# [Problem statement]
Transcribe the data exactly. Leave nothing out.
Segment Open
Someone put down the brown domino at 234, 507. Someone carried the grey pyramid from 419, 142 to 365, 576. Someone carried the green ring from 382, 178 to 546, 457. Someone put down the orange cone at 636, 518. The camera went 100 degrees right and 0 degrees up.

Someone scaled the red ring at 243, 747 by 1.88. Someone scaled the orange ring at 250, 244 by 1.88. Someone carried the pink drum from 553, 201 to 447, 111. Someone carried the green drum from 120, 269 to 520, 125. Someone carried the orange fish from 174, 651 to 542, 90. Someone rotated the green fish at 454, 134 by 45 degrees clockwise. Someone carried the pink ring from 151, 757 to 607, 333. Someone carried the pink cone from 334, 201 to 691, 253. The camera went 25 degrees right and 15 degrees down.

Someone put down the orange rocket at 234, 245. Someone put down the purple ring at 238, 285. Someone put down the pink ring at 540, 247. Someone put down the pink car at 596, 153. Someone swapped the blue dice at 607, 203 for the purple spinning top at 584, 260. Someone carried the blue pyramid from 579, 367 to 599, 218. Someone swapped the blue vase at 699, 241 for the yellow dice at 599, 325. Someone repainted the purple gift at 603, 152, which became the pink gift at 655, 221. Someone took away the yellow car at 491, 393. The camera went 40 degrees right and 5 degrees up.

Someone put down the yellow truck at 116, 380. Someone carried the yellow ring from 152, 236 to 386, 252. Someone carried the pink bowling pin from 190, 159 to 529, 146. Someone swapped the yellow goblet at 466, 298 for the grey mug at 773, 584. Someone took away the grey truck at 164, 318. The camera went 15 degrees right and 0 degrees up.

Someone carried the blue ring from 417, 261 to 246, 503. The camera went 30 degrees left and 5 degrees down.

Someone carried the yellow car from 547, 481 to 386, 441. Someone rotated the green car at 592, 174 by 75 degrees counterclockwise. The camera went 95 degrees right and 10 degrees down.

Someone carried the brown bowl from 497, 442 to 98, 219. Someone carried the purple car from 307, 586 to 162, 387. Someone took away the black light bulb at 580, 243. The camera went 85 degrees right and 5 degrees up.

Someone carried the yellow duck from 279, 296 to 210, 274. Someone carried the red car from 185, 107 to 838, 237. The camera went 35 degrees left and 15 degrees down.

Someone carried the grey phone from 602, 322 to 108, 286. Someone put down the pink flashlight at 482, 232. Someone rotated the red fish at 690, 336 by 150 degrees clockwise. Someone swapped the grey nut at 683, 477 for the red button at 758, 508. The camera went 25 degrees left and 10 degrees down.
Segment Closed
# [Task result]
Someone put down the brown domino at 234, 507. Someone carried the grey pyramid from 419, 142 to 365, 576. Someone carried the green ring from 382, 178 to 546, 457. Someone put down the orange cone at 636, 518. The camera went 100 degrees right and 0 degrees up.

Someone scaled the red ring at 243, 747 by 1.88. Someone scaled the orange ring at 250, 244 by 1.88. Someone carried the pink drum from 553, 201 to 447, 111. Someone carried the green drum from 120, 269 to 520, 125. Someone carried the orange fish from 174, 651 to 542, 90. Someone rotated the green fish at 454, 134 by 45 degrees clockwise. Someone carried the pink ring from 151, 757 to 607, 333. Someone carried the pink cone from 334, 201 to 691, 253. The camera went 25 degrees right and 15 degrees down.

Someone put down the orange rocket at 234, 245. Someone put down the purple ring at 238, 285. Someone put down the pink ring at 540, 247. Someone put down the pink car at 596, 153. Someone swapped the blue dice at 607, 203 for the purple spinning top at 584, 260. Someone carried the blue pyramid from 579, 367 to 599, 218. Someone swapped the blue vase at 699, 241 for the yellow dice at 599, 325. Someone repainted the purple gift at 603, 152, which became the pink gift at 655, 221. Someone took away the yellow car at 491, 393. The camera went 40 degrees right and 5 degrees up.

Someone put down the yellow truck at 116, 380. Someone carried the yellow ring from 152, 236 to 386, 252. Someone carried the pink bowling pin from 190, 159 to 529, 146. Someone swapped the yellow goblet at 466, 298 for the grey mug at 773, 584. Someone took away the grey truck at 164, 318. The camera went 15 degrees right and 0 degrees up.

Someone carried the blue ring from 417, 261 to 246, 503. The camera went 30 degrees left and 5 degrees down.

Someone carried the yellow car from 547, 481 to 386, 441. Someone rotated the green car at 592, 174 by 75 degrees counterclockwise. The camera went 95 degrees right and 10 degrees down.

Someone carried the brown bowl from 497, 442 to 98, 219. Someone carried the purple car from 307, 586 to 162, 387. Someone took away the black light bulb at 580, 243. The camera went 85 degrees right and 5 degrees up.

Someone carried the yellow duck from 279, 296 to 210, 274. Someone carried the red car from 185, 107 to 838, 237. The camera went 35 degrees left and 15 degrees down.

Someone carried the grey phone from 602, 322 to 108, 286. Someone put down the pink flashlight at 482, 232. Someone rotated the red fish at 690, 336 by 150 degrees clockwise. Someone swapped the grey nut at 683, 477 for the red button at 758, 508. The camera went 25 degrees left and 10 degrees down.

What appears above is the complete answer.